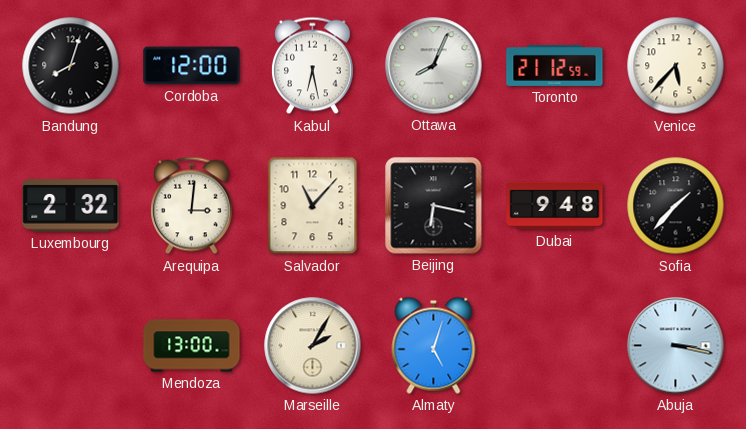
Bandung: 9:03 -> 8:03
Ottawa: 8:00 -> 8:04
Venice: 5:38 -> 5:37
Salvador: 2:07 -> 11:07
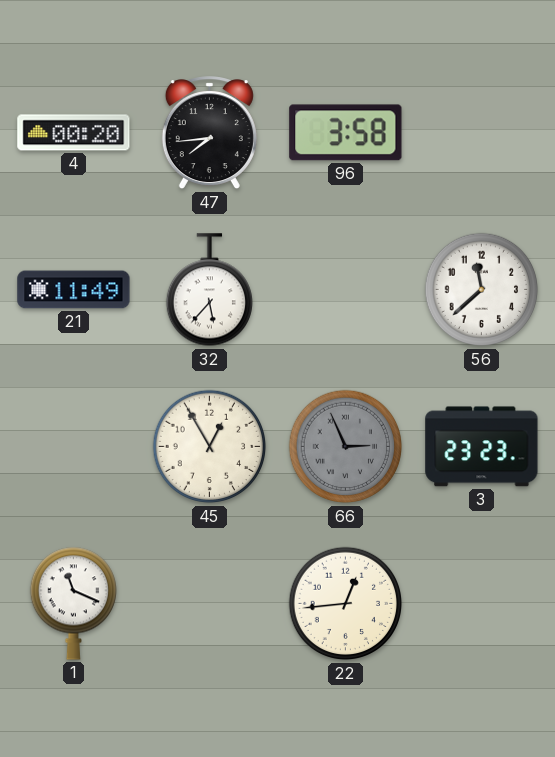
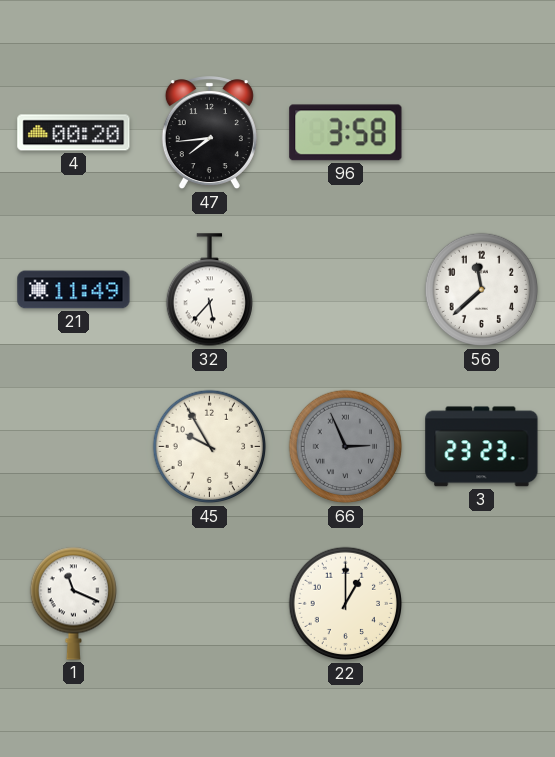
45: 12:55 -> 9:55
22: 12:44 -> 1:00
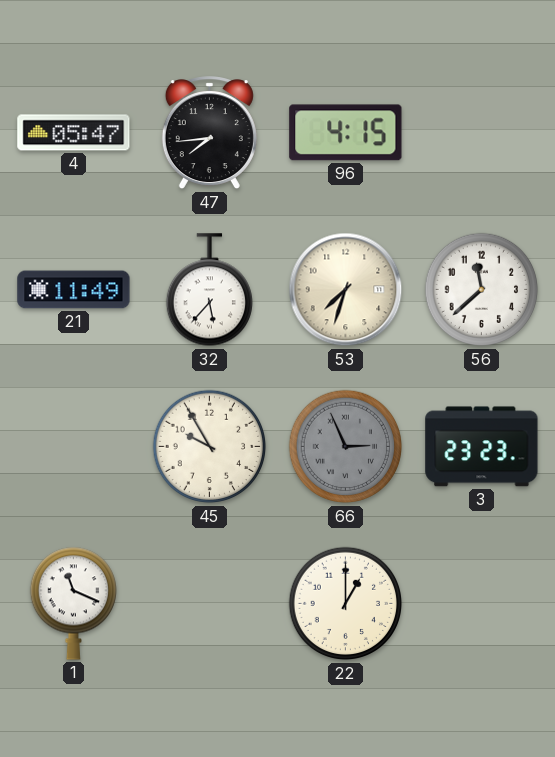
4: 00:20 -> 05:47
96: 3:58 -> 4:15
53: none -> 7:33
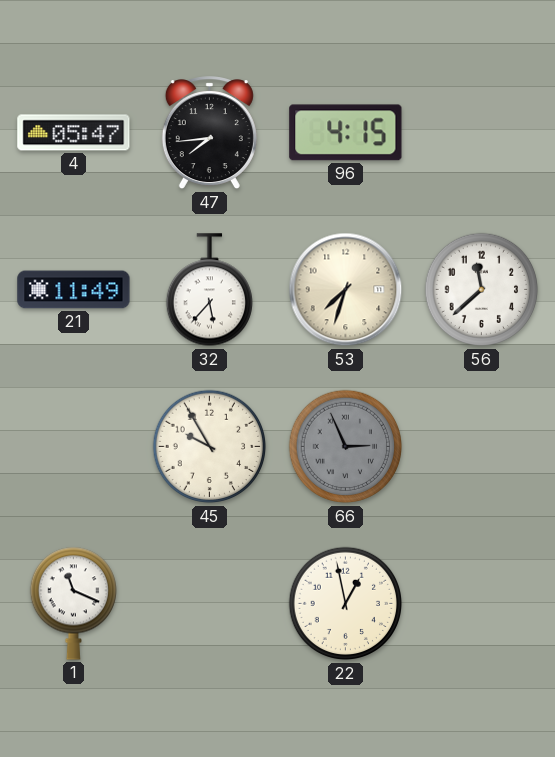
3: 23:23 -> none
22: 1:00 -> 12:58
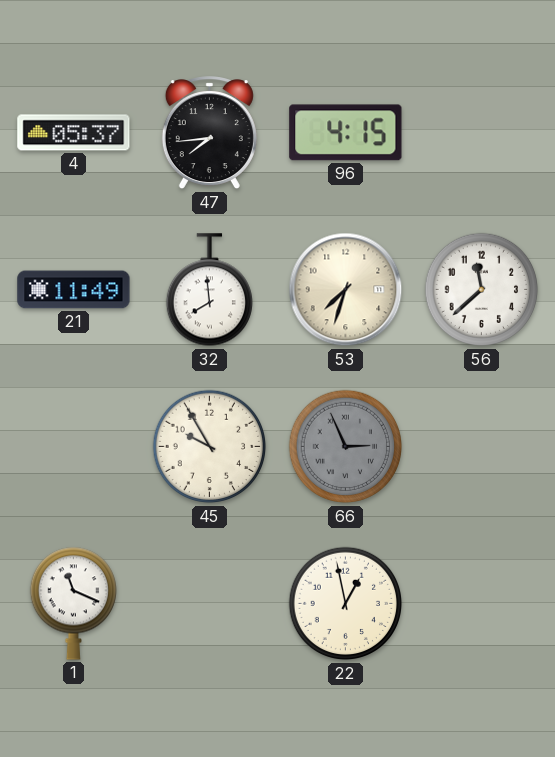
4: 05:47 -> 05:37
32: 5:37 -> 7:59
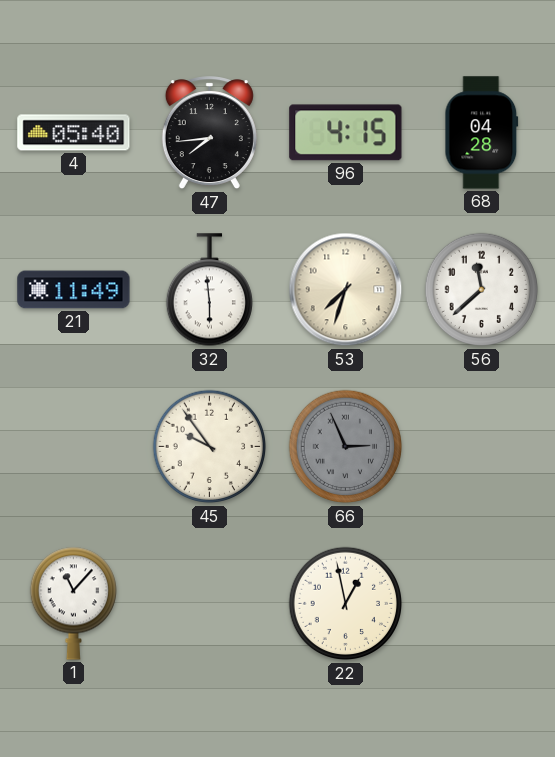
4: 05:37 -> 05:40
68: none -> 04:28
32: 7:59 -> 5:59
45: 9:55 -> 9:54
1: 11:19 -> 11:07
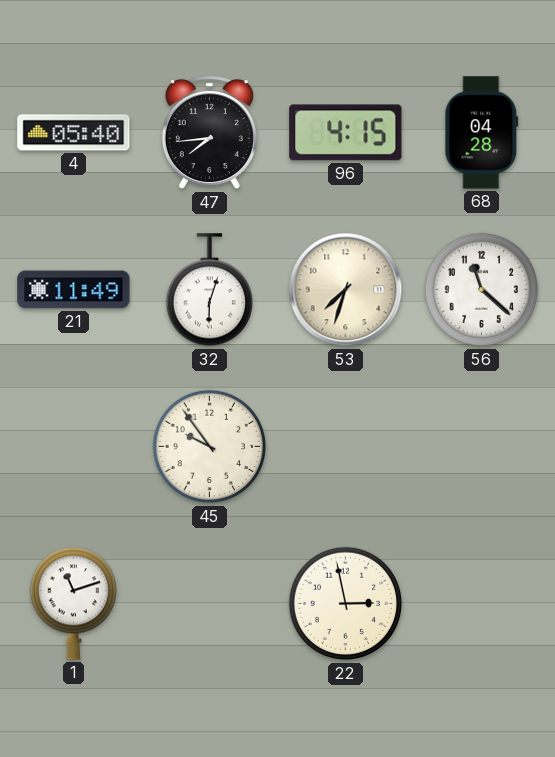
32: 5:59 -> 6:03
56: 11:38 -> 11:22
66: 2:56 -> none
1: 11:07 -> 11:12
22: 12:58 -> 2:58
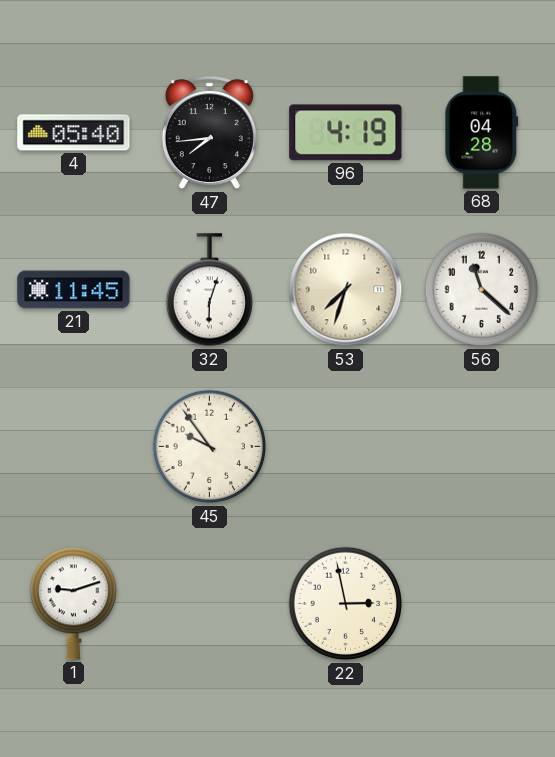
96: 4:15 -> 4:19
21: 11:49 -> 11:45
1: 11:12 -> 9:12
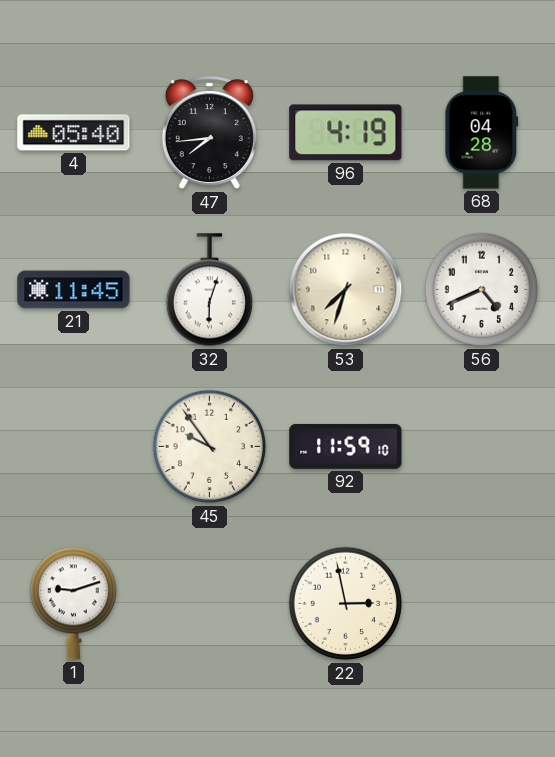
56: 11:22 -> 4:41
92: none -> 11:59
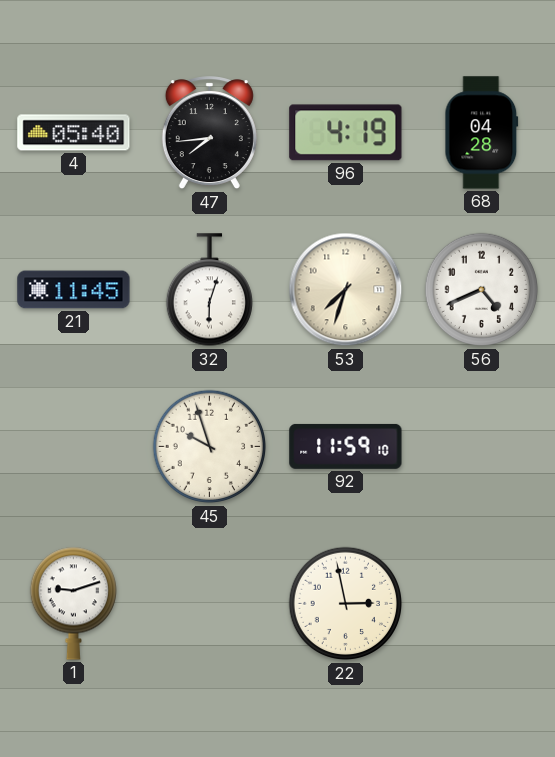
45: 9:54 -> 9:57
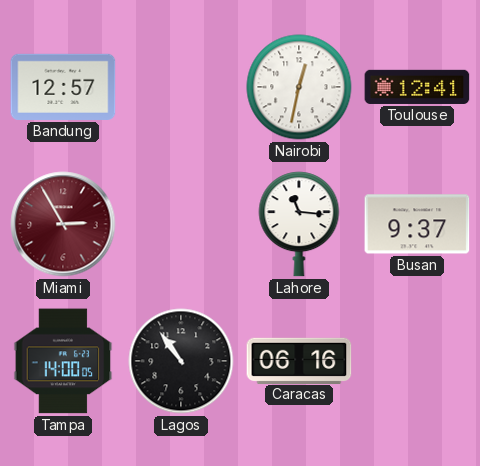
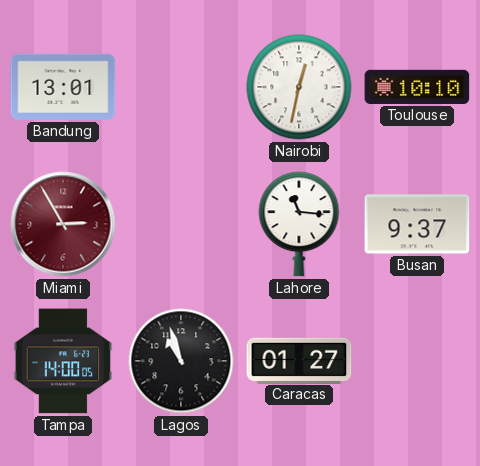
Bandung: 12:57 -> 13:01
Toulouse: 12:41 -> 10:10
Lagos: 10:54 -> 10:57
Caracas: 06:16 -> 01:27
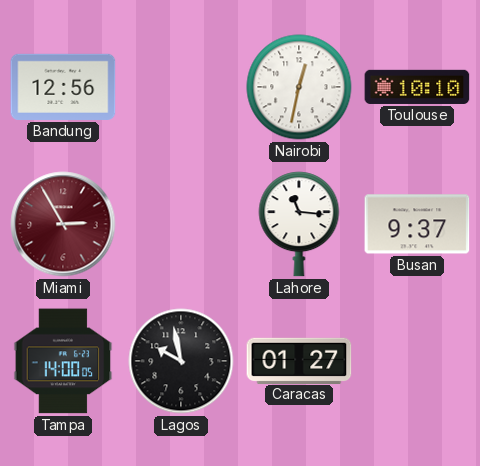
Bandung: 13:01 -> 12:56
Lagos: 10:57 -> 9:58
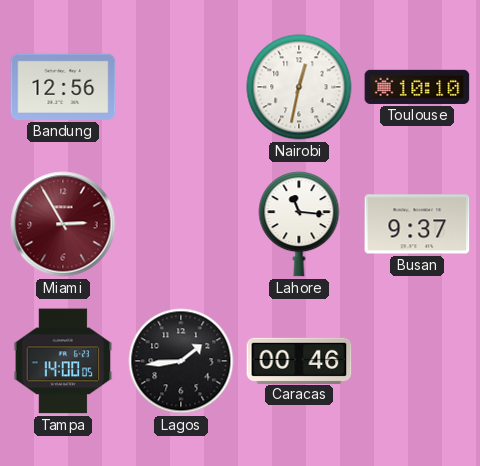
Lagos: 9:58 -> 1:44
Caracas: 01:27 -> 00:46
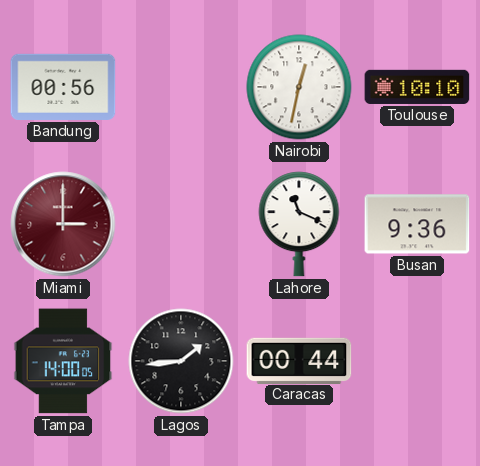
Bandung: 12:56 -> 00:56
Miami: 2:55 -> 3:00
Lahore: 11:16 -> 11:19
Busan: 9:37 -> 9:36
Caracas: 00:46 -> 00:44
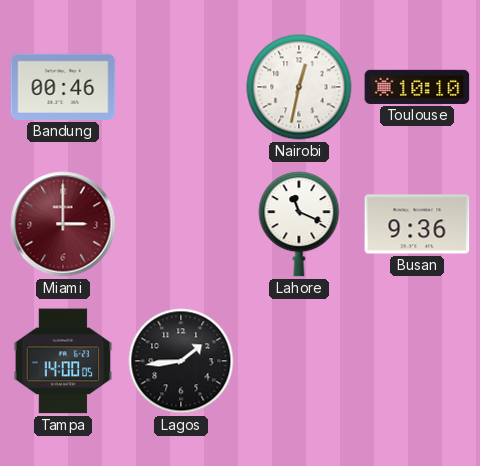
Bandung: 00:56 -> 00:46
Caracas: 00:44 -> none
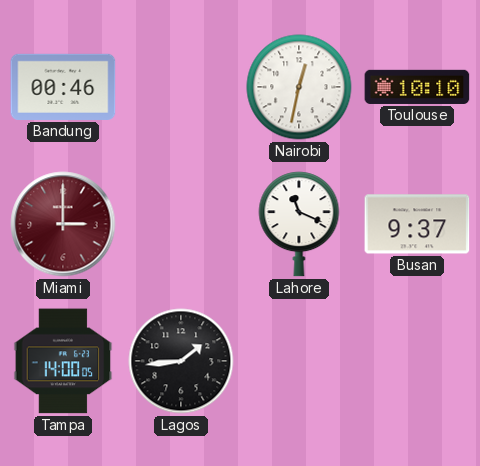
Busan: 9:36 -> 9:37
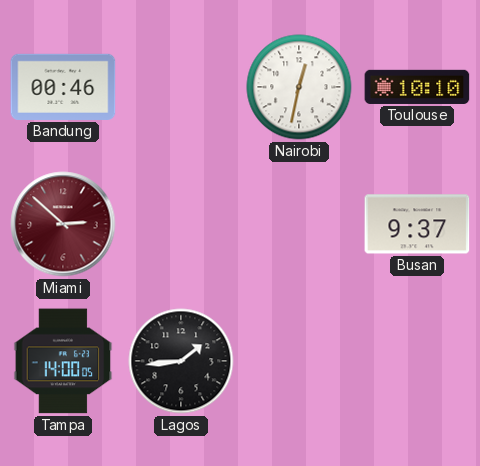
Miami: 3:00 -> 2:52
Lahore: 11:19 -> none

================================

Exercise description = Swap every "none" in the listing above for "empty" and write all its lines out again with nothing else changed, omitting the picture lines.

Result for this exercise =
Bandung: 9:03 -> 8:03
Ottawa: 8:00 -> 8:04
Venice: 5:38 -> 5:37
Salvador: 2:07 -> 11:07
45: 12:55 -> 9:55
22: 12:44 -> 1:00
4: 00:20 -> 05:47
96: 3:58 -> 4:15
53: empty -> 7:33
3: 23:23 -> empty
22: 1:00 -> 12:58
4: 05:47 -> 05:37
32: 5:37 -> 7:59
4: 05:37 -> 05:40
68: empty -> 04:28
32: 7:59 -> 5:59
45: 9:55 -> 9:54
1: 11:19 -> 11:07
32: 5:59 -> 6:03
56: 11:38 -> 11:22
66: 2:56 -> empty
1: 11:07 -> 11:12
22: 12:58 -> 2:58
96: 4:15 -> 4:19
21: 11:49 -> 11:45
1: 11:12 -> 9:12
56: 11:22 -> 4:41
92: empty -> 11:59
45: 9:54 -> 9:57
Bandung: 12:57 -> 13:01
Toulouse: 12:41 -> 10:10
Lagos: 10:54 -> 10:57
Caracas: 06:16 -> 01:27
Bandung: 13:01 -> 12:56
Lagos: 10:57 -> 9:58
Lagos: 9:58 -> 1:44
Caracas: 01:27 -> 00:46
Bandung: 12:56 -> 00:56
Miami: 2:55 -> 3:00
Lahore: 11:16 -> 11:19
Busan: 9:37 -> 9:36
Caracas: 00:46 -> 00:44
Bandung: 00:56 -> 00:46
Caracas: 00:44 -> empty
Busan: 9:36 -> 9:37
Miami: 3:00 -> 2:52
Lahore: 11:19 -> empty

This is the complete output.